--- WHAT IS BEING ASKED ---
Retype the listing below, keeping every line the same.

--- INPUT DATA ---

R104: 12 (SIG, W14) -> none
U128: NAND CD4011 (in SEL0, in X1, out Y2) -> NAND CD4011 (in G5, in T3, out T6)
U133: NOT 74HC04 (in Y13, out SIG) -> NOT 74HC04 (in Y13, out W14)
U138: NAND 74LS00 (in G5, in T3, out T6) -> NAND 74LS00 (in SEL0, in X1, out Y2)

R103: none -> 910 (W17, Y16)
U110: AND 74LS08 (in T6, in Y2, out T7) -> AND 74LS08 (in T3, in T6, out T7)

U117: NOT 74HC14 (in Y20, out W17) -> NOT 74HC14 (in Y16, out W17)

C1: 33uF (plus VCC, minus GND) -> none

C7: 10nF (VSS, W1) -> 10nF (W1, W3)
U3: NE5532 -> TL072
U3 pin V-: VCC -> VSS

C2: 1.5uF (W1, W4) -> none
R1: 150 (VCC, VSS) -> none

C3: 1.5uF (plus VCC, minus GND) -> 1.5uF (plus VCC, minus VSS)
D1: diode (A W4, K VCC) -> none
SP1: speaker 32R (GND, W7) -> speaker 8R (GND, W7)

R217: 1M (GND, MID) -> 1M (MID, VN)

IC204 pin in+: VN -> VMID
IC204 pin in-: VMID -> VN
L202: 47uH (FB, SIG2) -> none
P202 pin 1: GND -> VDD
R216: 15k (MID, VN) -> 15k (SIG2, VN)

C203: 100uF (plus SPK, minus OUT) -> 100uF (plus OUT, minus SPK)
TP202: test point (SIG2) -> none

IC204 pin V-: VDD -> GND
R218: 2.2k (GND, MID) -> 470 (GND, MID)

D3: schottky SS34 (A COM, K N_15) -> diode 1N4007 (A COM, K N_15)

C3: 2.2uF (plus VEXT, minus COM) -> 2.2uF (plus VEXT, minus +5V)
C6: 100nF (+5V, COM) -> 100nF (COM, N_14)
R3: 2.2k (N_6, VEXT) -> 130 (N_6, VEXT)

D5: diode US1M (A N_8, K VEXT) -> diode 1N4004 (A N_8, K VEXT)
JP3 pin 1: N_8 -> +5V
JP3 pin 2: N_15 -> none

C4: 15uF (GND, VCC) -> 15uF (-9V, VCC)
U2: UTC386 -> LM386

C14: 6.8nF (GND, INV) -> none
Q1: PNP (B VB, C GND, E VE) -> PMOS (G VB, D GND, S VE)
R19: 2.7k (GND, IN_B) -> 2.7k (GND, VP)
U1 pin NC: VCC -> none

--- EXERCISE RESULT ---
R104: 12 (SIG, W14) -> none
U128: NAND CD4011 (in SEL0, in X1, out Y2) -> NAND CD4011 (in G5, in T3, out T6)
U133: NOT 74HC04 (in Y13, out SIG) -> NOT 74HC04 (in Y13, out W14)
U138: NAND 74LS00 (in G5, in T3, out T6) -> NAND 74LS00 (in SEL0, in X1, out Y2)

R103: none -> 910 (W17, Y16)
U110: AND 74LS08 (in T6, in Y2, out T7) -> AND 74LS08 (in T3, in T6, out T7)

U117: NOT 74HC14 (in Y20, out W17) -> NOT 74HC14 (in Y16, out W17)

C1: 33uF (plus VCC, minus GND) -> none

C7: 10nF (VSS, W1) -> 10nF (W1, W3)
U3: NE5532 -> TL072
U3 pin V-: VCC -> VSS

C2: 1.5uF (W1, W4) -> none
R1: 150 (VCC, VSS) -> none

C3: 1.5uF (plus VCC, minus GND) -> 1.5uF (plus VCC, minus VSS)
D1: diode (A W4, K VCC) -> none
SP1: speaker 32R (GND, W7) -> speaker 8R (GND, W7)

R217: 1M (GND, MID) -> 1M (MID, VN)

IC204 pin in+: VN -> VMID
IC204 pin in-: VMID -> VN
L202: 47uH (FB, SIG2) -> none
P202 pin 1: GND -> VDD
R216: 15k (MID, VN) -> 15k (SIG2, VN)

C203: 100uF (plus SPK, minus OUT) -> 100uF (plus OUT, minus SPK)
TP202: test point (SIG2) -> none

IC204 pin V-: VDD -> GND
R218: 2.2k (GND, MID) -> 470 (GND, MID)

D3: schottky SS34 (A COM, K N_15) -> diode 1N4007 (A COM, K N_15)

C3: 2.2uF (plus VEXT, minus COM) -> 2.2uF (plus VEXT, minus +5V)
C6: 100nF (+5V, COM) -> 100nF (COM, N_14)
R3: 2.2k (N_6, VEXT) -> 130 (N_6, VEXT)

D5: diode US1M (A N_8, K VEXT) -> diode 1N4004 (A N_8, K VEXT)
JP3 pin 1: N_8 -> +5V
JP3 pin 2: N_15 -> none

C4: 15uF (GND, VCC) -> 15uF (-9V, VCC)
U2: UTC386 -> LM386

C14: 6.8nF (GND, INV) -> none
Q1: PNP (B VB, C GND, E VE) -> PMOS (G VB, D GND, S VE)
R19: 2.7k (GND, IN_B) -> 2.7k (GND, VP)
U1 pin NC: VCC -> none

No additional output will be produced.